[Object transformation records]
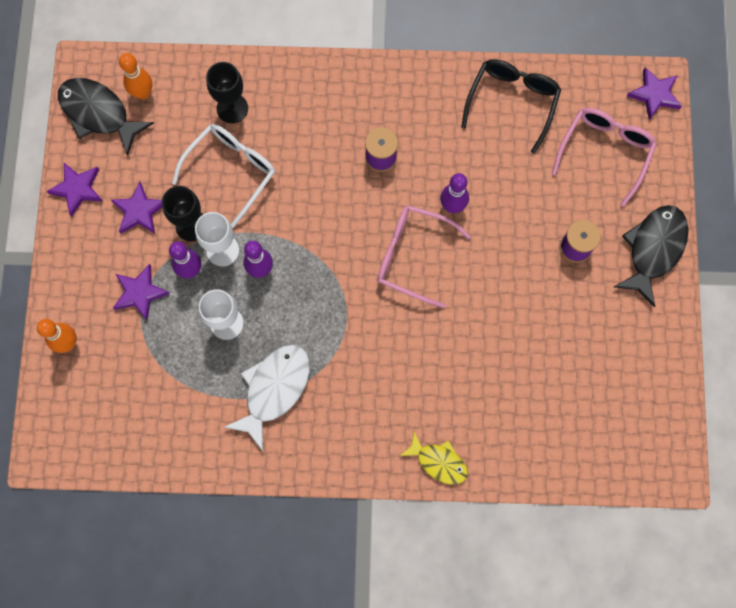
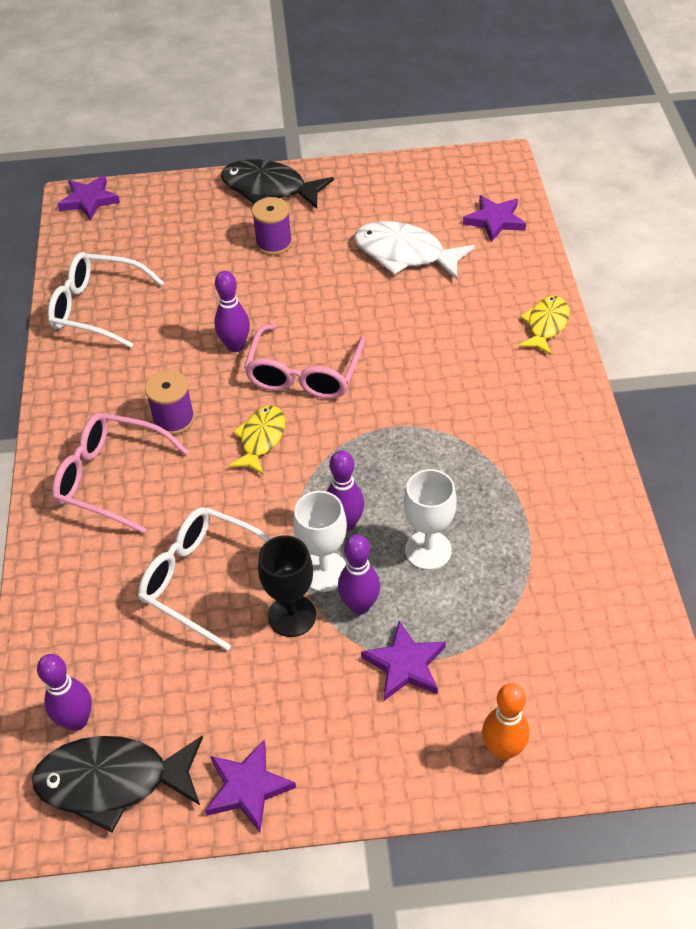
camera: 95 degrees left, 25 degrees down
(99, 113) = (112, 781): black fish -> black fish turned 60 degrees clockwise
(139, 211) = (276, 689): purple star -> purple star (495, 221)
(143, 93) = (77, 720): orange bowling pin -> purple bowling pin
(232, 108) = (104, 594): black goblet -> none
(274, 390) = (505, 485): white fish -> white fish (405, 254)
(350, 218) = (261, 439): none -> yellow fish
(512, 102) = (97, 308): black glasses -> white glasses
(605, 152) = (158, 231): pink glasses -> pink glasses (110, 478)

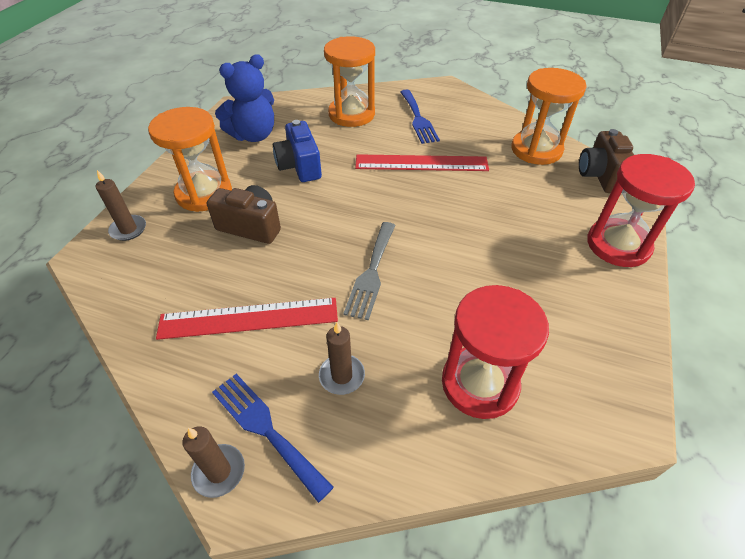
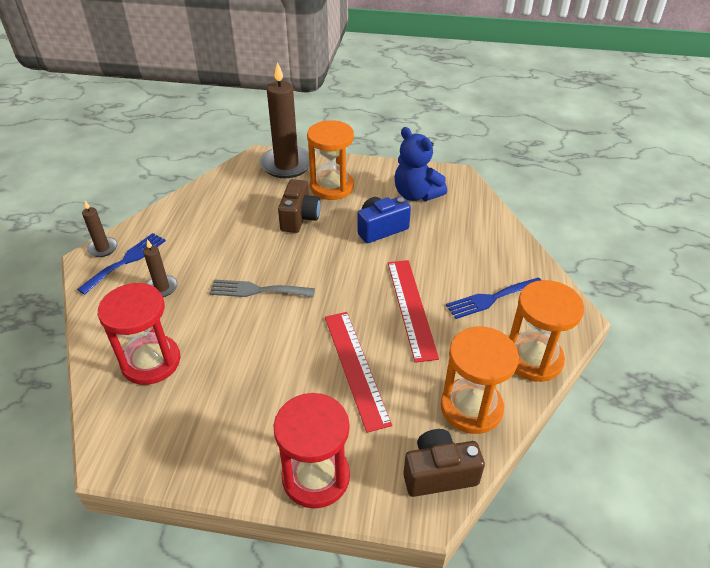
camera: 80 degrees right, 5 degrees down
(128, 229) = (286, 165): brown candle -> brown candle, size x2.08
(249, 318) = (210, 236): red ruler -> red ruler (355, 367)
(351, 114) = (477, 248): orange hourglass -> orange hourglass (533, 359)

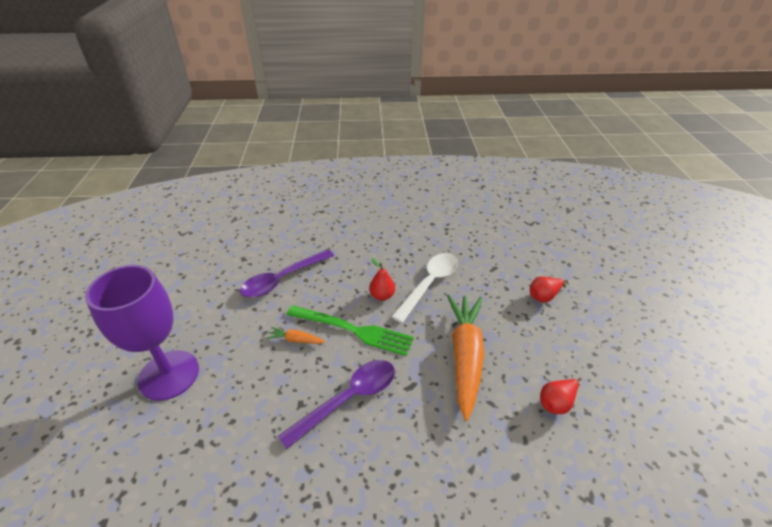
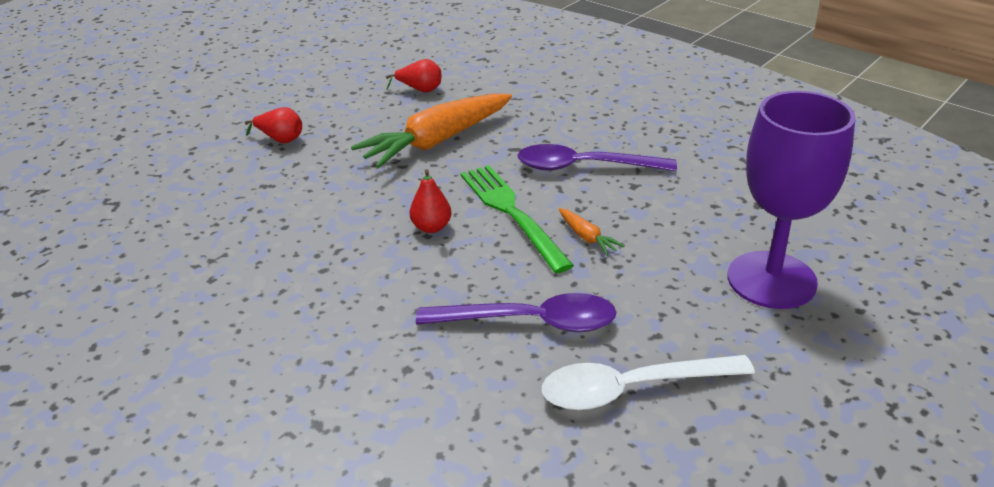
camera: 135 degrees left, 5 degrees down
(429, 284) = (361, 209): white spoon -> white spoon (631, 389)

* _WORK ITEM_
A faithful copy of the entries above is needed, one that contains no images.

* _TASK RESPONSE_
camera: 95 degrees left, 25 degrees down
(99, 113) = (112, 781): black fish -> black fish turned 60 degrees clockwise
(139, 211) = (276, 689): purple star -> purple star (495, 221)
(143, 93) = (77, 720): orange bowling pin -> purple bowling pin
(232, 108) = (104, 594): black goblet -> none
(274, 390) = (505, 485): white fish -> white fish (405, 254)
(350, 218) = (261, 439): none -> yellow fish
(512, 102) = (97, 308): black glasses -> white glasses
(605, 152) = (158, 231): pink glasses -> pink glasses (110, 478)

camera: 80 degrees right, 5 degrees down
(128, 229) = (286, 165): brown candle -> brown candle, size x2.08
(249, 318) = (210, 236): red ruler -> red ruler (355, 367)
(351, 114) = (477, 248): orange hourglass -> orange hourglass (533, 359)

camera: 135 degrees left, 5 degrees down
(429, 284) = (361, 209): white spoon -> white spoon (631, 389)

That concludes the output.